▸ **Required work**
Exact copies of the records below are needed, free of pictures.

-----

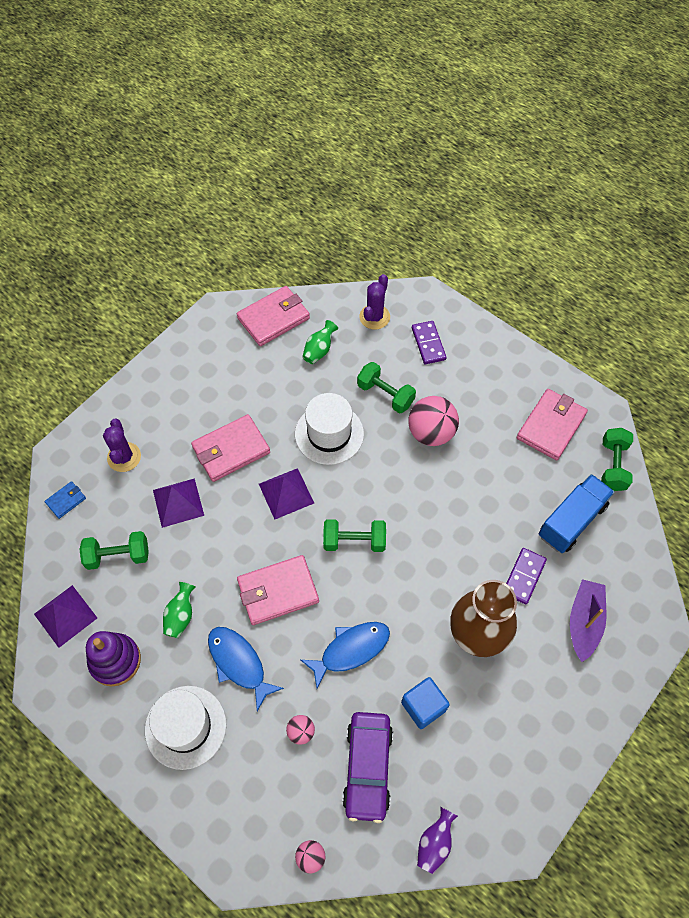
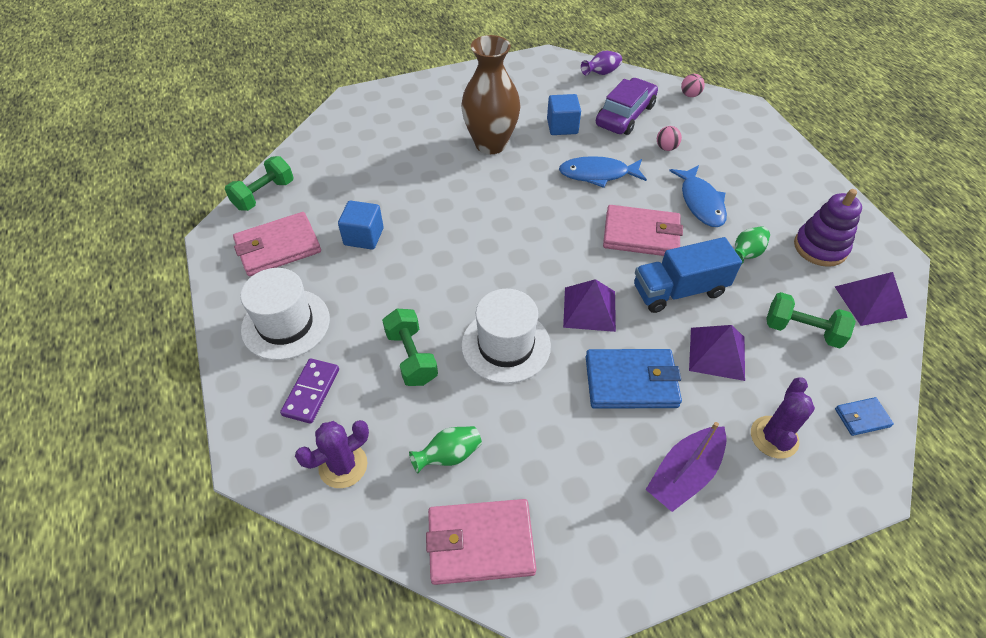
camera: 150 degrees left, 10 degrees down
white hat [145,686,226,770] -> white hat moved to [240,268,330,360]
pink wallet [191,414,270,482] -> blue wallet [586,349,682,409]
green dumbbell [323,519,386,552] -> none
pink ball [408,396,459,446] -> none
purple domino [506,548,547,604] -> none
blue truck [539,474,615,553] -> blue truck moved to [634,237,742,313]
purple boat [570,579,606,662] -> purple boat moved to [645,422,727,512]
none -> blue cube [338,200,384,249]

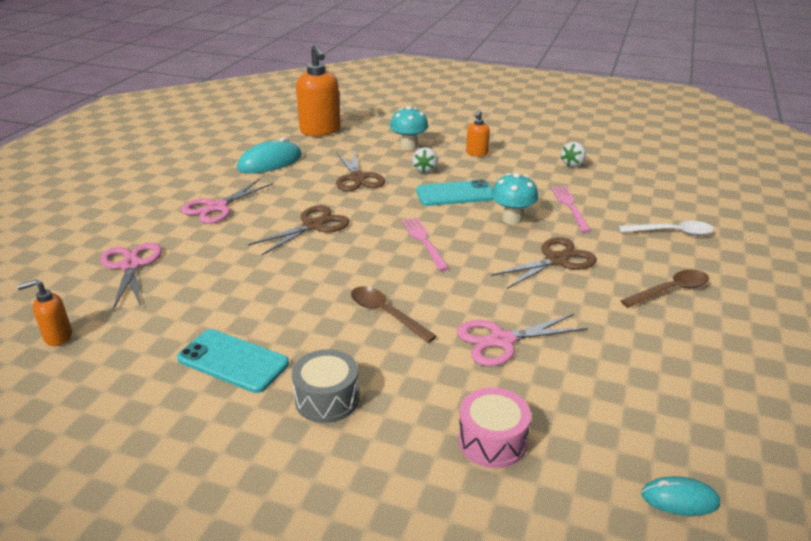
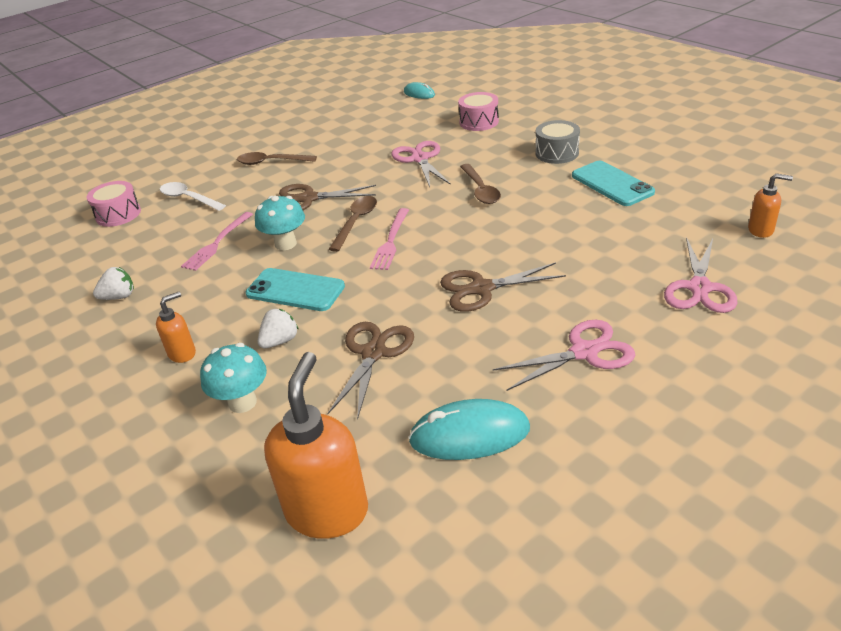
camera: 145 degrees left, 5 degrees up
pink scissors [457,314,588,366] -> pink scissors turned 120 degrees counterclockwise [391,141,451,187]
none -> pink drum [87,181,141,227]
none -> brown spoon [329,196,377,252]

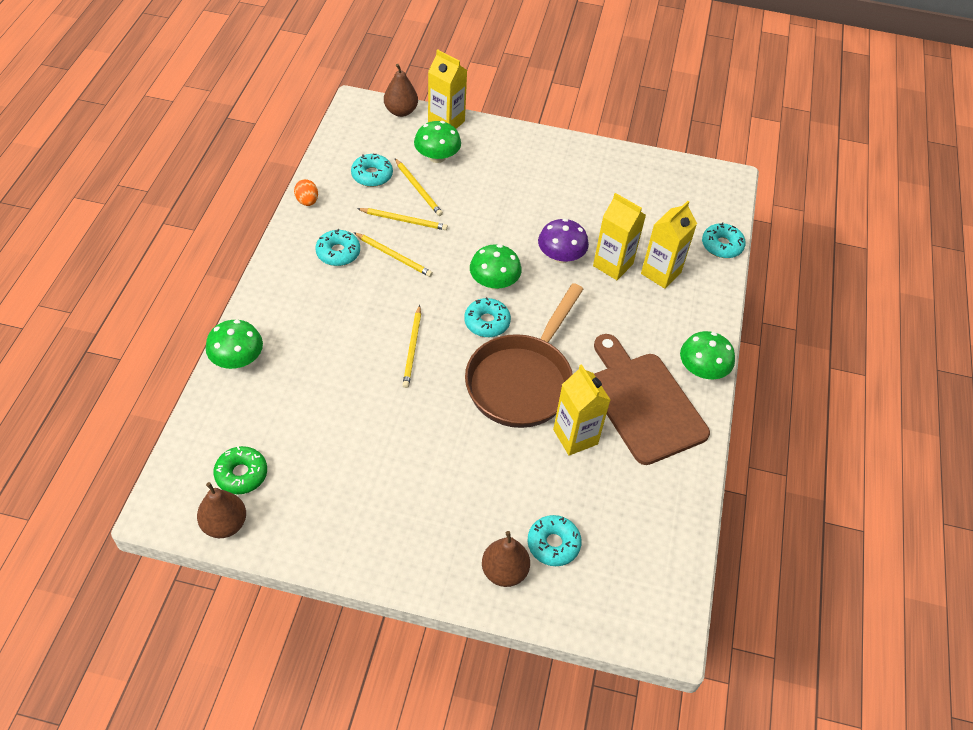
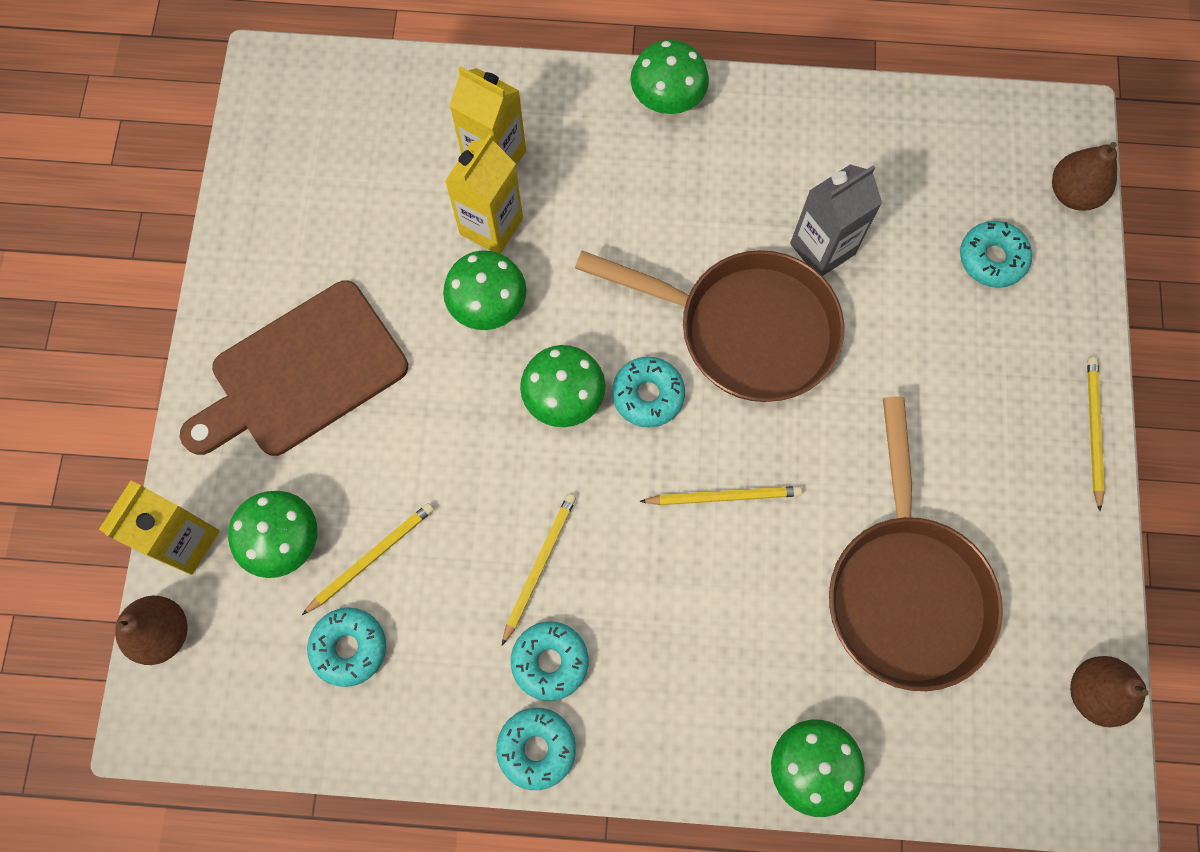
camera: 95 degrees left, 20 degrees up
green donut [213,446,267,495] -> none
orange egg [294,179,318,206] -> none
yellow pencil [357,208,448,230] -> yellow pencil moved to [1087,357,1105,511]
brown pear [482,531,530,587] -> brown pear moved to [1052,142,1117,211]
purple mushroom [538,219,589,263] -> green mushroom [443,250,527,330]
yellow carton [553,364,610,456] -> grey carton [790,164,882,276]
brown cutting board [594,334,710,465] -> brown cutting board moved to [180,280,408,456]
turquoise donut [702,222,746,258] -> turquoise donut moved to [496,708,576,790]
none -> brown pan [829,396,1003,691]

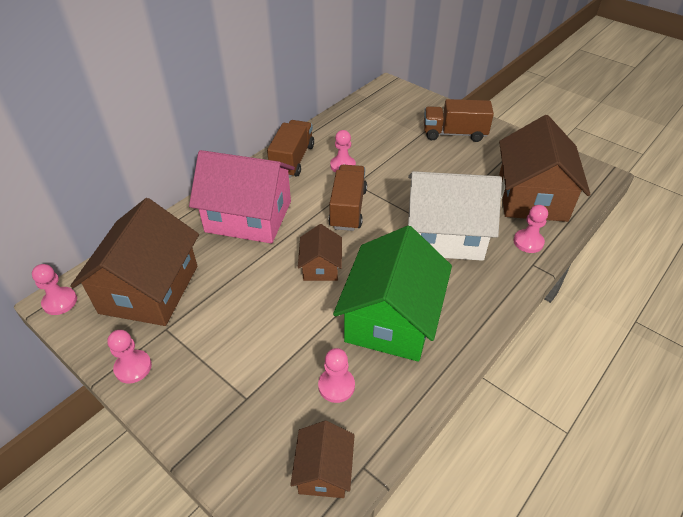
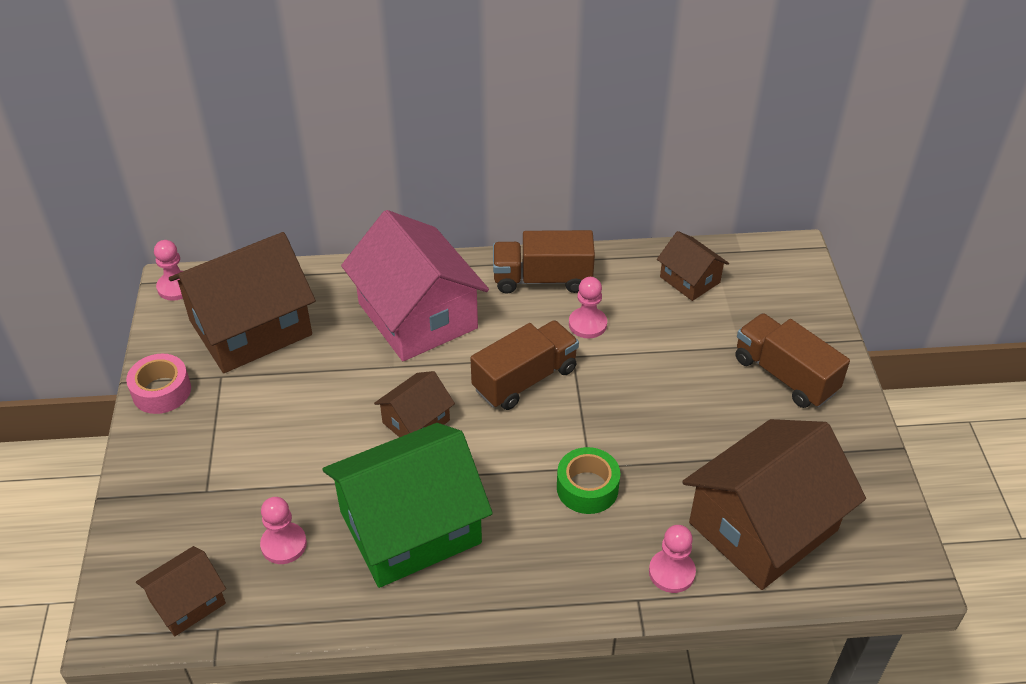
camera: 45 degrees right, 0 degrees up
pink pawn [107,330,152,384] -> pink tape [126,354,191,414]
brown truck [267,120,314,178] -> brown truck turned 150 degrees counterclockwise [493,230,595,293]
white house [408,171,502,261] -> green tape [557,447,620,514]
none -> brown house [657,231,729,301]

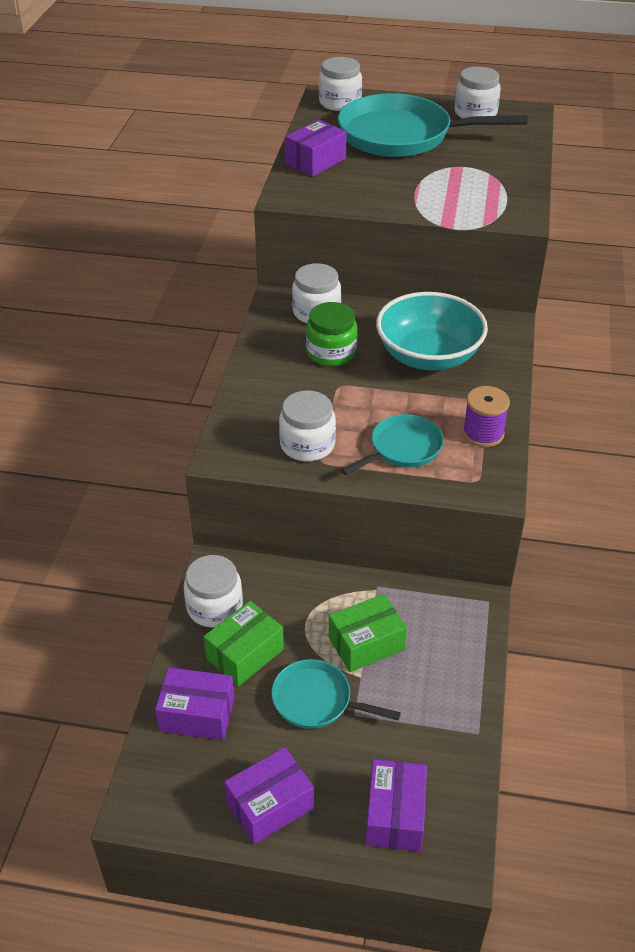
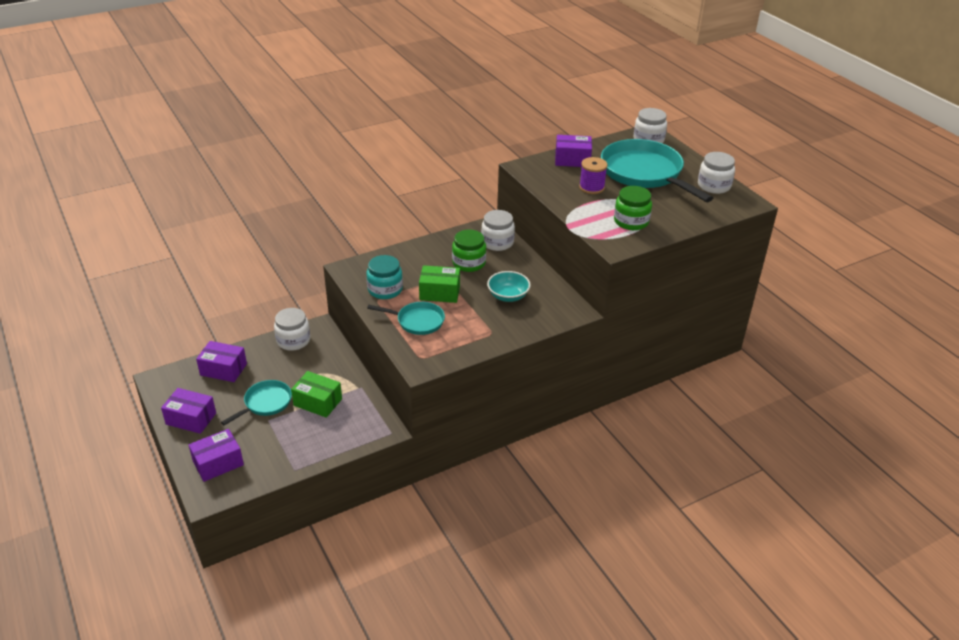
camera: 50 degrees right, 5 degrees down
purple box [155,667,235,740] -> purple box turned 45 degrees counterclockwise [196,341,247,382]
green box [204,601,284,686] -> green box moved to [419,265,460,303]
turquoise pan [271,659,401,729] -> turquoise pan turned 60 degrees clockwise [221,380,292,426]
white jar [279,390,336,461] -> turquoise jar [367,255,403,299]
turquoise bowl [376,292,488,371] -> turquoise bowl [487,271,531,302], size x0.57
purple spool [463,386,510,447] -> purple spool moved to [579,157,608,194]
none -> green jar [614,186,652,230]

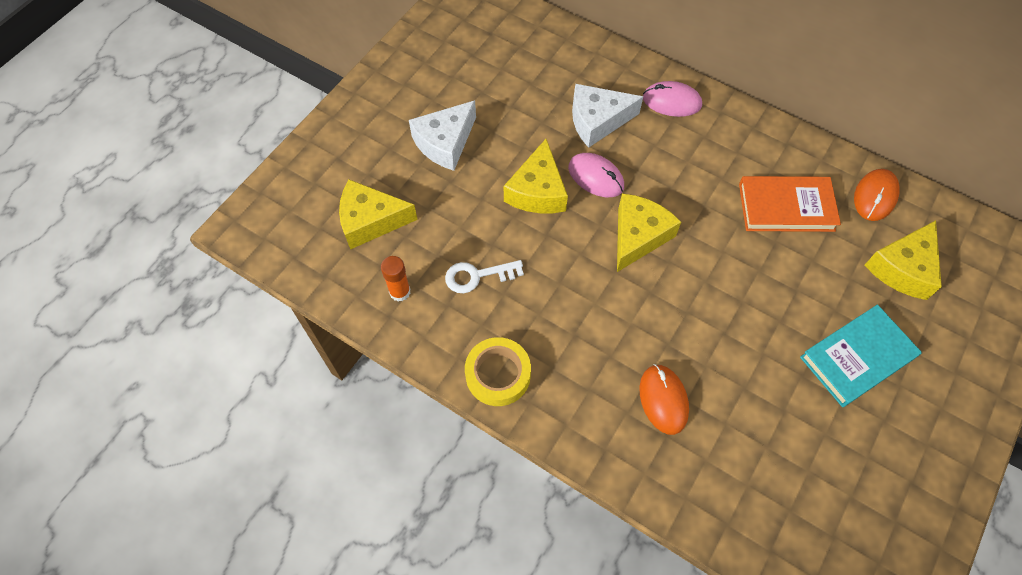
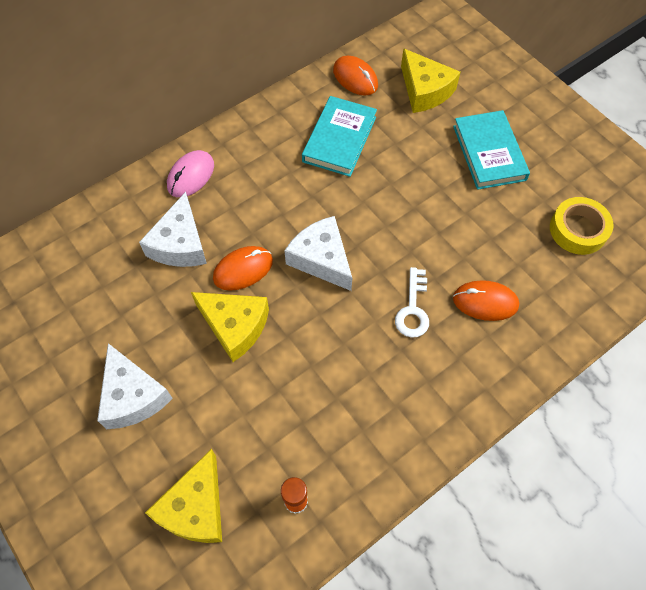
camera: 70 degrees left, 0 degrees up
white key [445,260,524,293] -> white key moved to [395,267,429,338]
yellow tape [465,337,531,406] -> yellow tape moved to [550,197,614,255]
pink mouse [568,153,624,197] -> orange mouse [213,246,273,291]
yellow cheese [617,193,681,272] -> white cheese [284,216,352,291]
orange book [739,176,841,232] -> turquoise book [302,96,377,177]

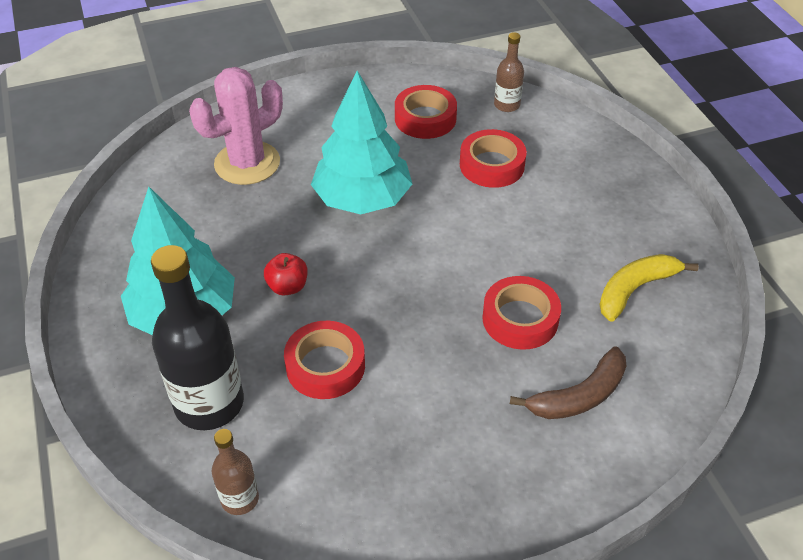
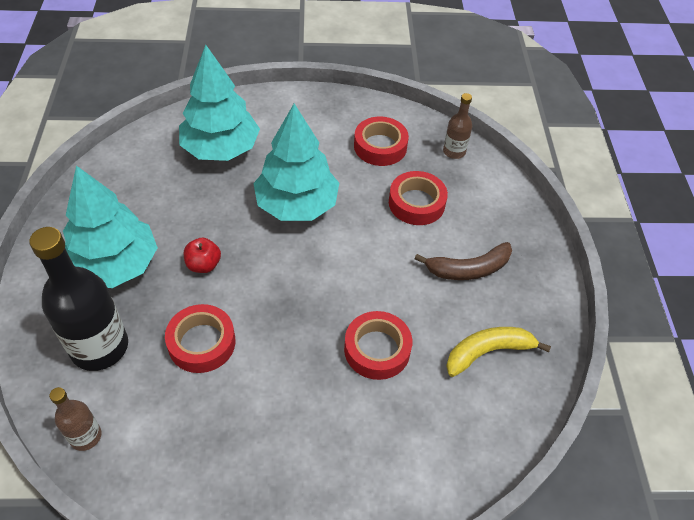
camera: 15 degrees right, 5 degrees up
pink cactus [189,67,283,185] -> turquoise tree [179,45,260,161]
brown banana [510,347,626,419] -> brown banana moved to [414,242,512,280]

-----

▸ **Written reply**
camera: 150 degrees left, 10 degrees down
white hat [145,686,226,770] -> white hat moved to [240,268,330,360]
pink wallet [191,414,270,482] -> blue wallet [586,349,682,409]
green dumbbell [323,519,386,552] -> none
pink ball [408,396,459,446] -> none
purple domino [506,548,547,604] -> none
blue truck [539,474,615,553] -> blue truck moved to [634,237,742,313]
purple boat [570,579,606,662] -> purple boat moved to [645,422,727,512]
none -> blue cube [338,200,384,249]

camera: 145 degrees left, 5 degrees up
pink scissors [457,314,588,366] -> pink scissors turned 120 degrees counterclockwise [391,141,451,187]
none -> pink drum [87,181,141,227]
none -> brown spoon [329,196,377,252]

camera: 95 degrees left, 20 degrees up
green donut [213,446,267,495] -> none
orange egg [294,179,318,206] -> none
yellow pencil [357,208,448,230] -> yellow pencil moved to [1087,357,1105,511]
brown pear [482,531,530,587] -> brown pear moved to [1052,142,1117,211]
purple mushroom [538,219,589,263] -> green mushroom [443,250,527,330]
yellow carton [553,364,610,456] -> grey carton [790,164,882,276]
brown cutting board [594,334,710,465] -> brown cutting board moved to [180,280,408,456]
turquoise donut [702,222,746,258] -> turquoise donut moved to [496,708,576,790]
none -> brown pan [829,396,1003,691]

camera: 45 degrees right, 0 degrees up
pink pawn [107,330,152,384] -> pink tape [126,354,191,414]
brown truck [267,120,314,178] -> brown truck turned 150 degrees counterclockwise [493,230,595,293]
white house [408,171,502,261] -> green tape [557,447,620,514]
none -> brown house [657,231,729,301]

camera: 50 degrees right, 5 degrees down
purple box [155,667,235,740] -> purple box turned 45 degrees counterclockwise [196,341,247,382]
green box [204,601,284,686] -> green box moved to [419,265,460,303]
turquoise pan [271,659,401,729] -> turquoise pan turned 60 degrees clockwise [221,380,292,426]
white jar [279,390,336,461] -> turquoise jar [367,255,403,299]
turquoise bowl [376,292,488,371] -> turquoise bowl [487,271,531,302], size x0.57
purple spool [463,386,510,447] -> purple spool moved to [579,157,608,194]
none -> green jar [614,186,652,230]

camera: 70 degrees left, 0 degrees up
white key [445,260,524,293] -> white key moved to [395,267,429,338]
yellow tape [465,337,531,406] -> yellow tape moved to [550,197,614,255]
pink mouse [568,153,624,197] -> orange mouse [213,246,273,291]
yellow cheese [617,193,681,272] -> white cheese [284,216,352,291]
orange book [739,176,841,232] -> turquoise book [302,96,377,177]

camera: 15 degrees right, 5 degrees up
pink cactus [189,67,283,185] -> turquoise tree [179,45,260,161]
brown banana [510,347,626,419] -> brown banana moved to [414,242,512,280]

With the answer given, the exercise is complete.